*** Dataset excerpts Section Begins ***
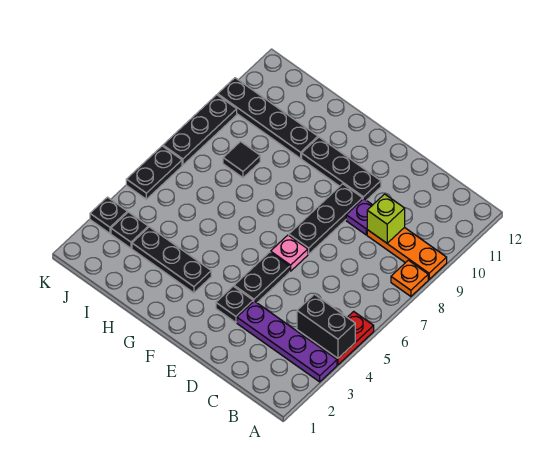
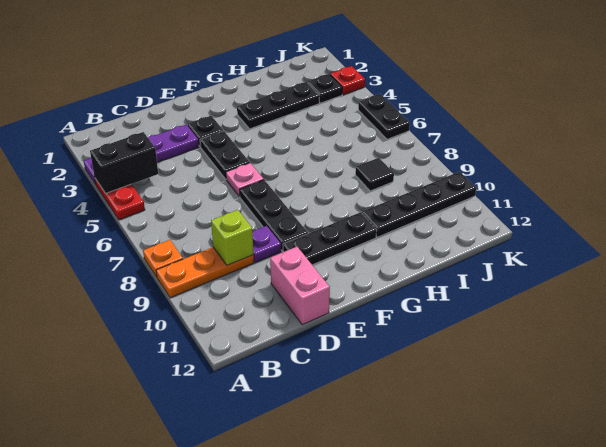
none -> pink brick D11:D12 level 1
black plate K3 level 1 -> red plate K3 level 1
black plate K7:K9 level 1 -> none

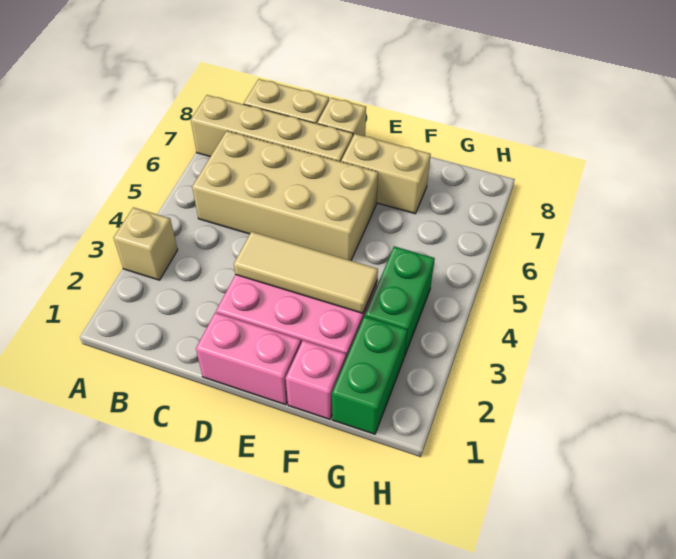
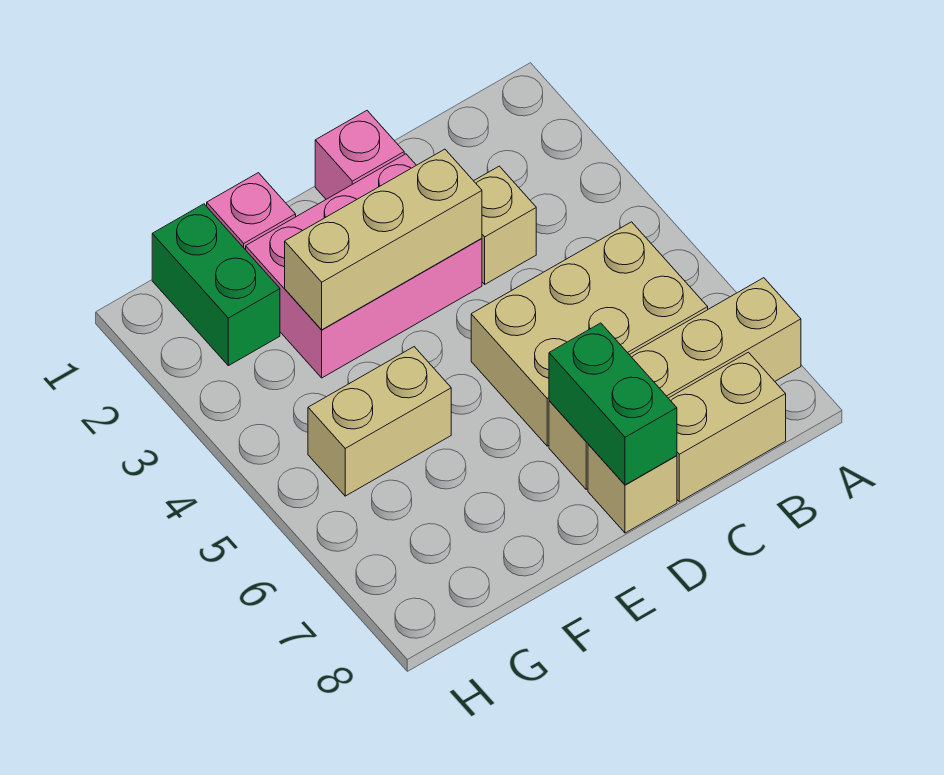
tan brick A3 level 1 -> tan brick C3 level 1
tan brick B5:E6 level 1 -> tan brick B5:D6 level 1
pink brick D1:E1 level 1 -> pink brick D1 level 1
tan tile D3:F3 level 2 -> tan brick D3:F3 level 2
tan brick E7:F7 level 1 -> tan brick F5:G5 level 1
green brick G3:G4 level 1 -> green brick D7:D8 level 2

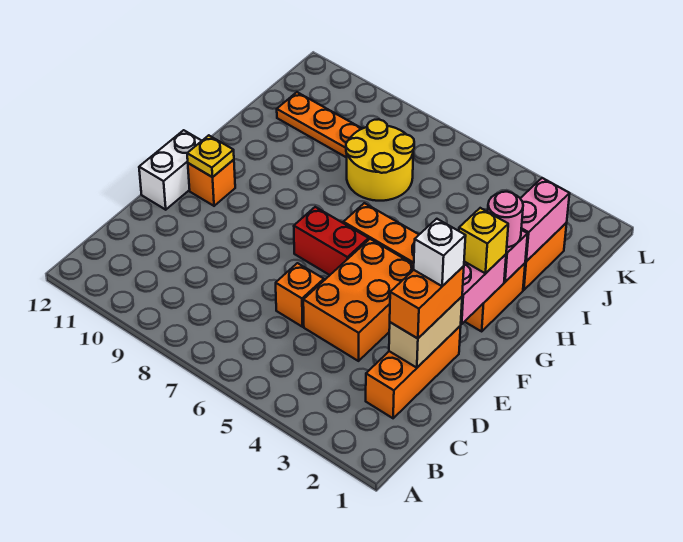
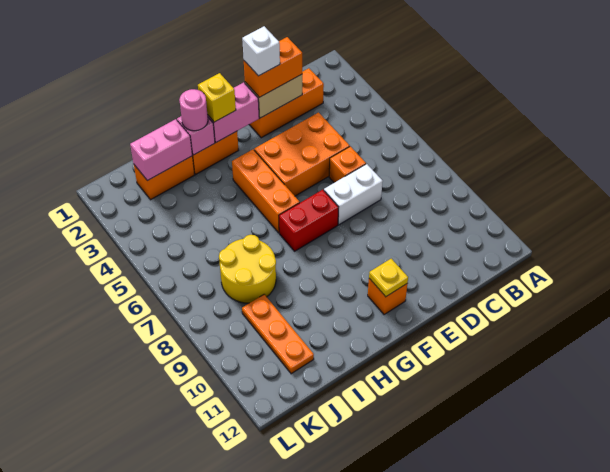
white brick E12:F12 level 1 -> white brick D7:E7 level 1
red brick F6:F7 level 1 -> red brick F7:G7 level 1

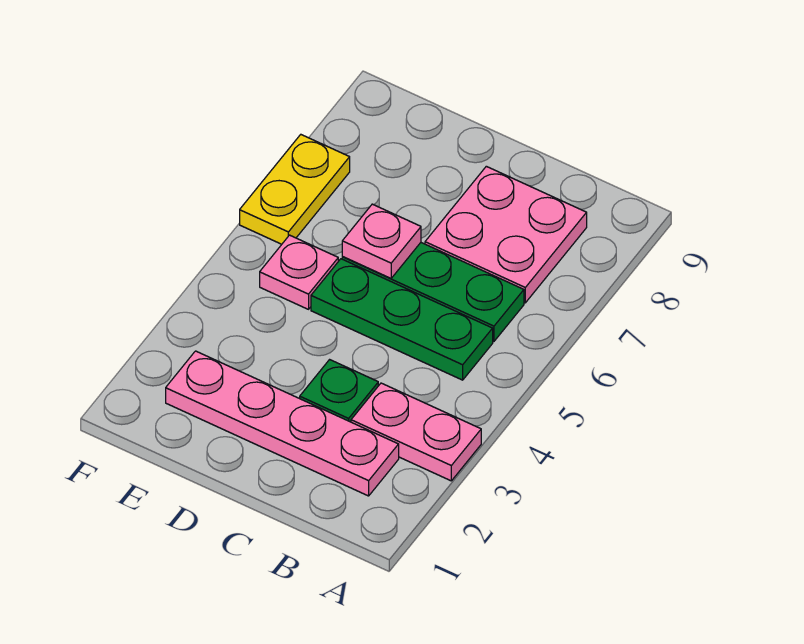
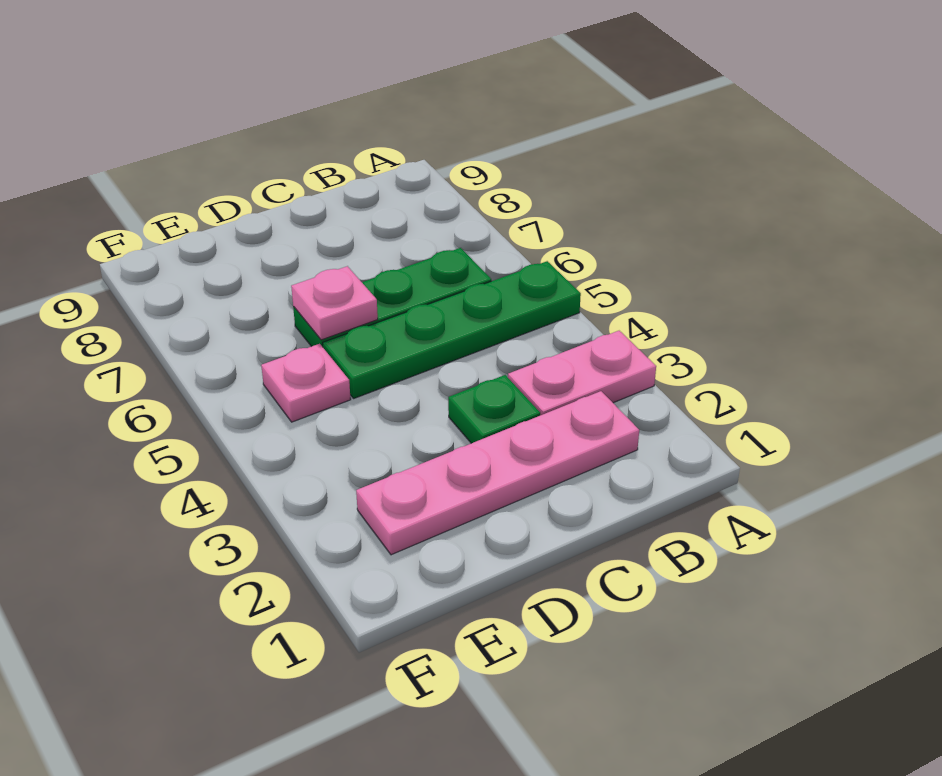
green plate B5:D5 level 1 -> green plate A5:D5 level 1
pink plate B7:C8 level 1 -> none
yellow plate F6:F7 level 1 -> none

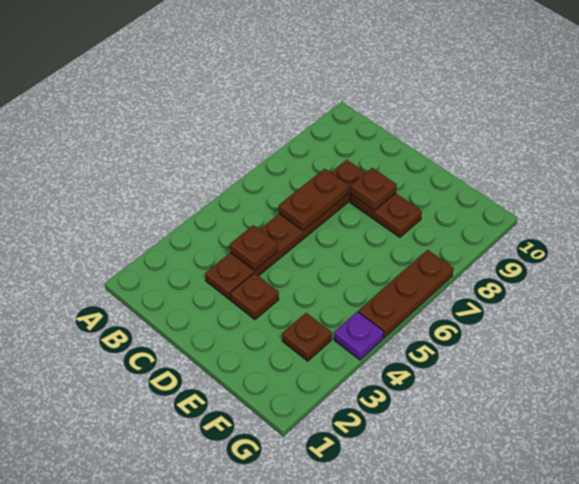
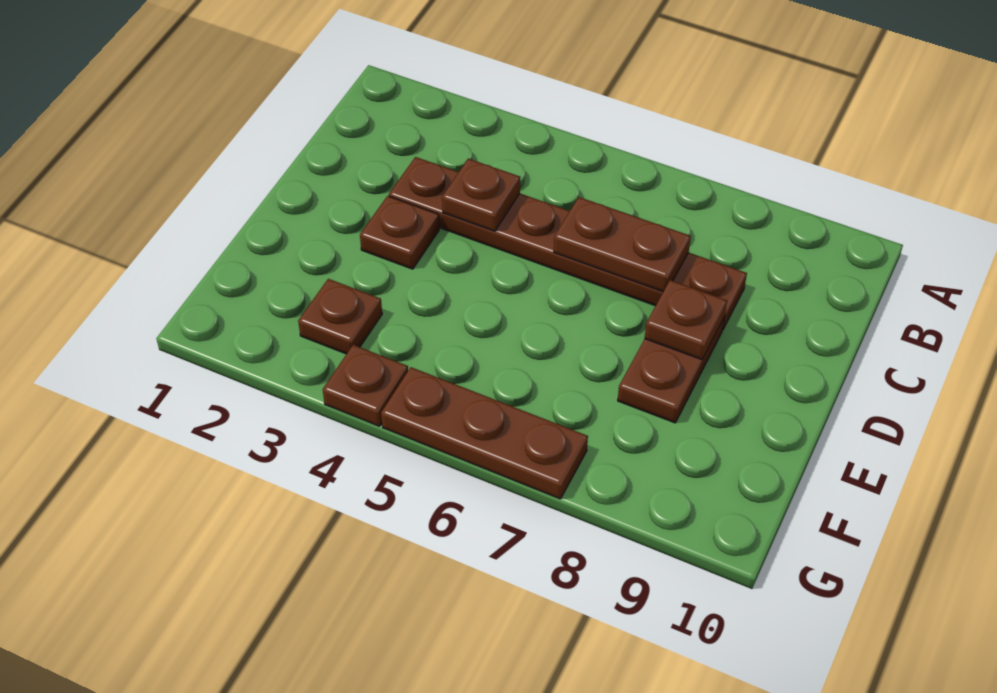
purple plate G4 level 1 -> brown plate G4 level 1

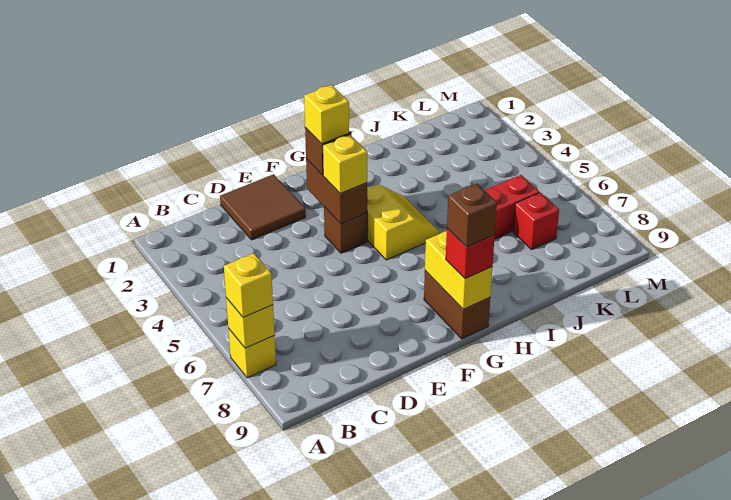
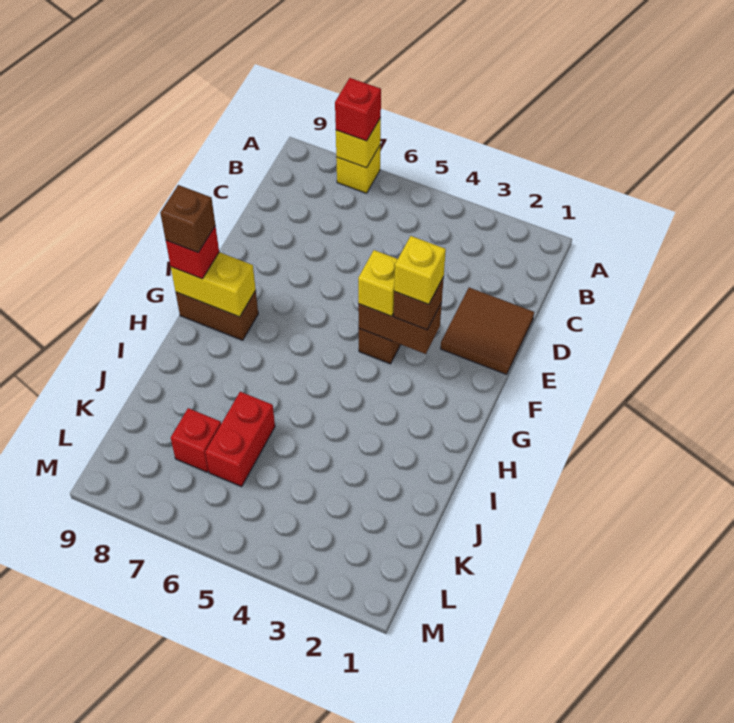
yellow brick A7 level 3 -> red brick A7 level 3
yellow slope G4:H5 level 1 top G -> none

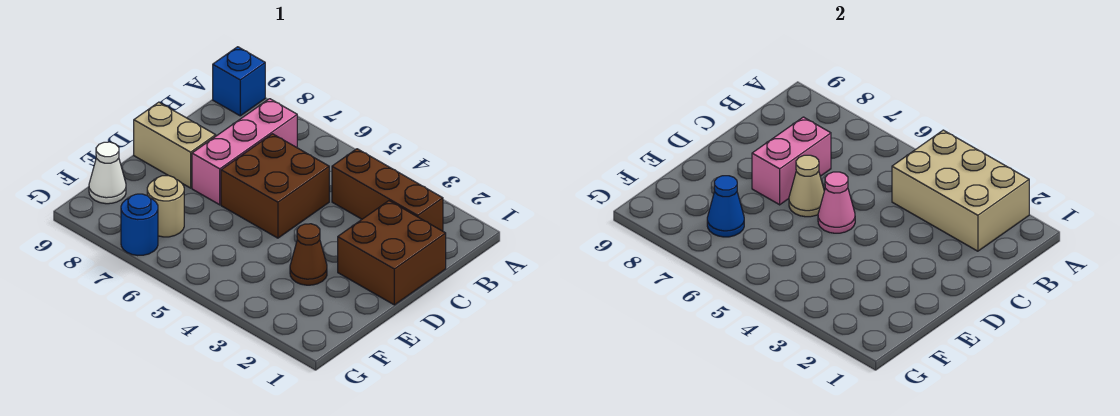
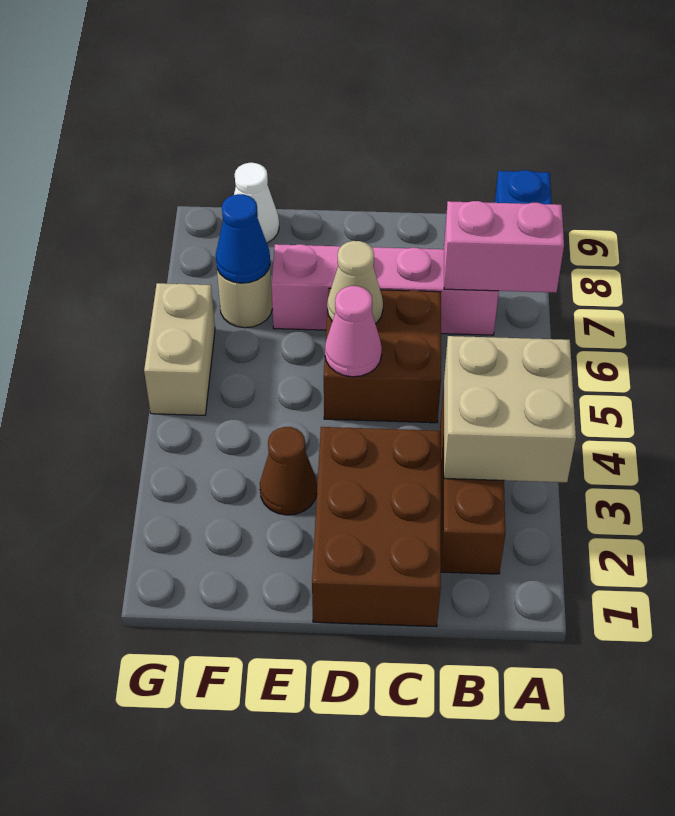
tan brick A2:B4 level 2 -> tan brick A3:B4 level 2
pink brick B7:D7 level 1 -> pink brick B7:E7 level 1
brown brick C1:D2 level 1 -> brown brick C1:D3 level 1
pink brick C7:D7 level 2 -> pink brick A7:B7 level 2
tan brick D8:D9 level 1 -> tan brick G5:G6 level 1
blue round brick G7 level 1 -> none

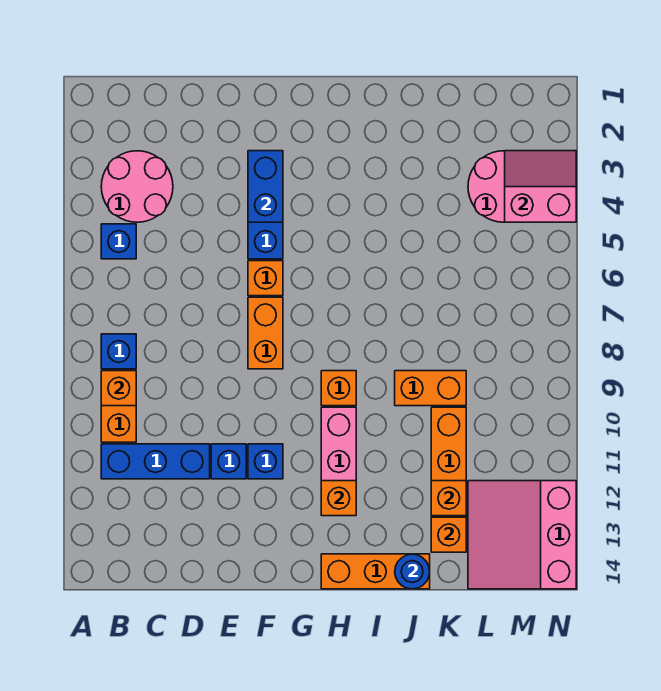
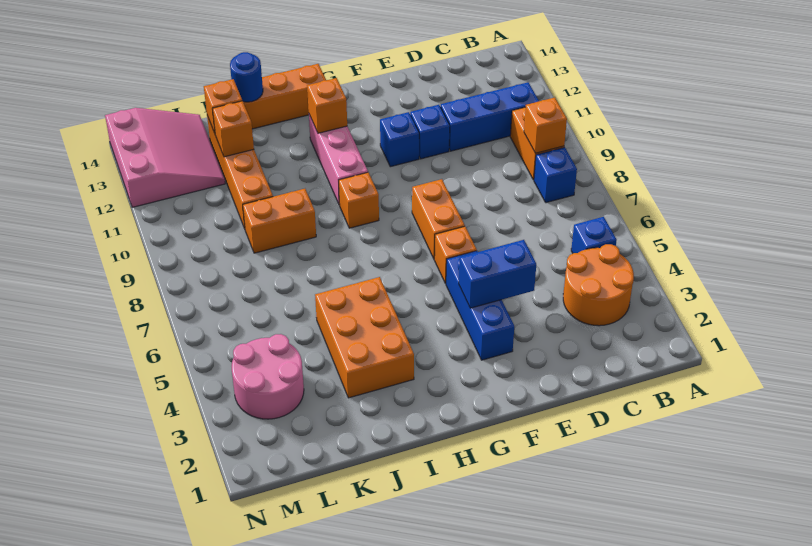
pink round brick B3:C4 level 1 -> orange round brick B3:C4 level 1
blue brick F3:F4 level 2 -> blue brick E4:F4 level 2
none -> orange brick I3:J5 level 1
pink slope M3:N4 level 2 top 4 -> none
*** Dataset excerpts Section Ends ***
• Problem details
Hand back exactly the lines from the one with "brown brick C1:D2" through the last line of the data above, both ends included, with every picture left out.

• Expected answer
brown brick C1:D2 level 1 -> brown brick C1:D3 level 1
pink brick C7:D7 level 2 -> pink brick A7:B7 level 2
tan brick D8:D9 level 1 -> tan brick G5:G6 level 1
blue round brick G7 level 1 -> none

pink round brick B3:C4 level 1 -> orange round brick B3:C4 level 1
blue brick F3:F4 level 2 -> blue brick E4:F4 level 2
none -> orange brick I3:J5 level 1
pink slope M3:N4 level 2 top 4 -> none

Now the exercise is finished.